Given instruction: Convert the data below, from the line with "brown line: moved 13 px right, 24 px up" up to and including the line with "brown star: moved 2 px up", into a JSON list of strings with one string per line and no blank lines. Leave the pictures out of the answer.

Saved data entries:
◇ ◇ ◇ ◇ ◇

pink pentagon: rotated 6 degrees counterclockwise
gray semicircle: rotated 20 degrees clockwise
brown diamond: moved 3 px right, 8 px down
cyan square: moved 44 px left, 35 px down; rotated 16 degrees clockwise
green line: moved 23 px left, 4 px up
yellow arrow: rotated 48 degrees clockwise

◇ ◇ ◇ ◇ ◇

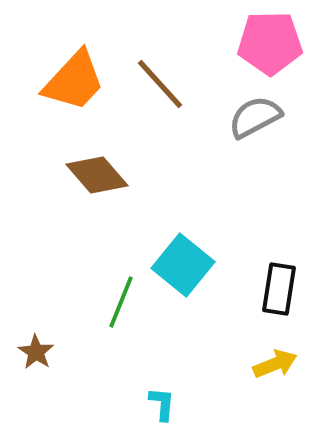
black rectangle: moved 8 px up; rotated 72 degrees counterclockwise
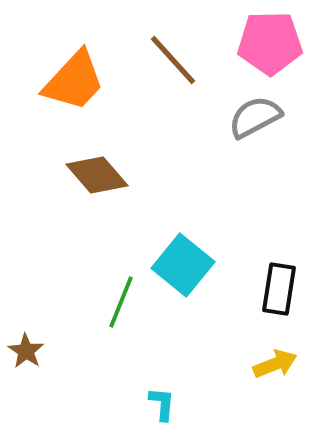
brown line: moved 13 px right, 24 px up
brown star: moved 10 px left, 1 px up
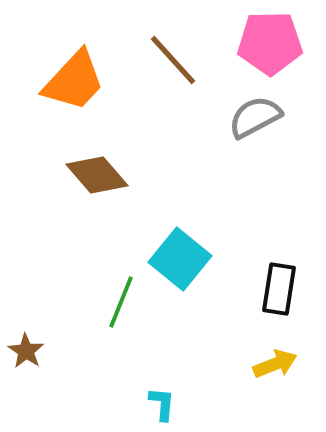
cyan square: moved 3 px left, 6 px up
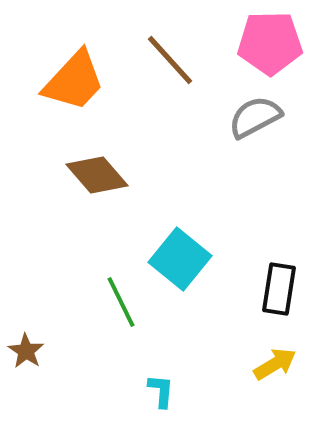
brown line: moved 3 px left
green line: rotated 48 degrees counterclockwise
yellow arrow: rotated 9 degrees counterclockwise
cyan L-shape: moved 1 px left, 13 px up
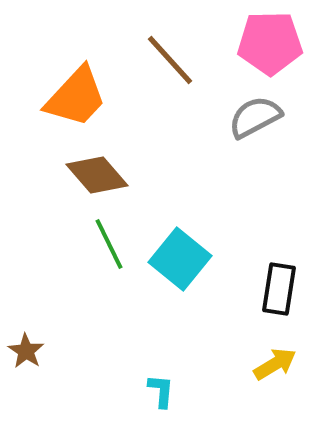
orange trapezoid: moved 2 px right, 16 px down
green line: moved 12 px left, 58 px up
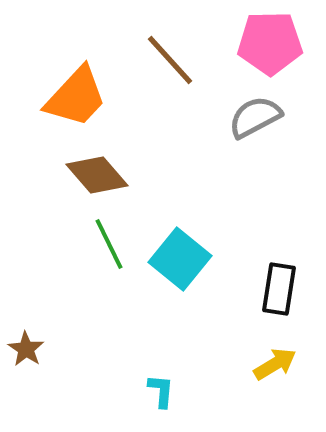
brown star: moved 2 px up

◇ ◇ ◇ ◇ ◇

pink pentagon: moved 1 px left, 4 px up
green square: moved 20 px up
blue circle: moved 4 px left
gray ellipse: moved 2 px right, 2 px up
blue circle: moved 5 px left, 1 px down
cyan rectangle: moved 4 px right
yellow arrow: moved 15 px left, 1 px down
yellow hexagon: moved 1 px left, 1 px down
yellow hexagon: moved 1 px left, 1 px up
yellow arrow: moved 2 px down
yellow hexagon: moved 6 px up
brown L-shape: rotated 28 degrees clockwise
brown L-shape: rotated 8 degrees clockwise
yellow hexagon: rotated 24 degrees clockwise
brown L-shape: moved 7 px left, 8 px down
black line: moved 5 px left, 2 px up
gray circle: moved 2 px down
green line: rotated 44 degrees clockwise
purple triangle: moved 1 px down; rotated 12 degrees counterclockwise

◇ ◇ ◇ ◇ ◇

Solution to this exercise:
[
  "brown line: moved 13 px right, 24 px up",
  "brown star: moved 10 px left, 1 px up",
  "cyan square: moved 3 px left, 6 px up",
  "brown line: moved 3 px left",
  "green line: rotated 48 degrees counterclockwise",
  "yellow arrow: rotated 9 degrees counterclockwise",
  "cyan L-shape: moved 1 px left, 13 px up",
  "orange trapezoid: moved 2 px right, 16 px down",
  "green line: moved 12 px left, 58 px up",
  "brown star: moved 2 px up"
]